=== Begin Enclosure ===

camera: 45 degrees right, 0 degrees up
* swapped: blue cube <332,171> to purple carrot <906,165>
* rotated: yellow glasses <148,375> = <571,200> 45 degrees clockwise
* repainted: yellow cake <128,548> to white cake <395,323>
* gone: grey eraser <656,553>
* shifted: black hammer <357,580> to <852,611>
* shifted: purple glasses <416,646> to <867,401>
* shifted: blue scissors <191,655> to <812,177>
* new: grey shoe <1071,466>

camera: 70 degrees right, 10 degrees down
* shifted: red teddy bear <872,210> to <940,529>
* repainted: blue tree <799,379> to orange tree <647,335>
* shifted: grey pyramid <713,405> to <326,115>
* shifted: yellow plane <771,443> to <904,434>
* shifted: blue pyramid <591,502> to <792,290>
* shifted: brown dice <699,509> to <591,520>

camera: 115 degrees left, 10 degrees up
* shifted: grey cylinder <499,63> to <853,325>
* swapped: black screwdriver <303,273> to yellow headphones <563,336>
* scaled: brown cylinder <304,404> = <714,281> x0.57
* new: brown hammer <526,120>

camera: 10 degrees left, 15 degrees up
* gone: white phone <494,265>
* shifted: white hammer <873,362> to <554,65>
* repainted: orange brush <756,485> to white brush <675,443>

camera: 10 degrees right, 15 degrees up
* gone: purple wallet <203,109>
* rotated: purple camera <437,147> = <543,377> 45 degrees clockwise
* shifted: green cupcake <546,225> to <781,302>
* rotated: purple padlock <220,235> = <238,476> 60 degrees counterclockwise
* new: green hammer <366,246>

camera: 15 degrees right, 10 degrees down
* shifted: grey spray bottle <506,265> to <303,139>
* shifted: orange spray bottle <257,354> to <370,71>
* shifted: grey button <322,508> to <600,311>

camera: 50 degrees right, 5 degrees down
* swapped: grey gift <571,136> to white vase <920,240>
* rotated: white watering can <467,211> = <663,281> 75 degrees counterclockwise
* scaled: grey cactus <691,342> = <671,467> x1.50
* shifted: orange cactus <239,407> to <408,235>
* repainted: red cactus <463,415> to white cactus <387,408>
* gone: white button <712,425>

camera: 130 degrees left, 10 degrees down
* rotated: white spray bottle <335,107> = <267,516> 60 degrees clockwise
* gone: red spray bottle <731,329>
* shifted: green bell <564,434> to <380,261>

=== End Enclosure ===

- WHAT TO DO:
Within the listing above, how many lines contain "glasses"? Please respond with the number and nothing else.

- SOLUTION FOR THIS EXERCISE:
2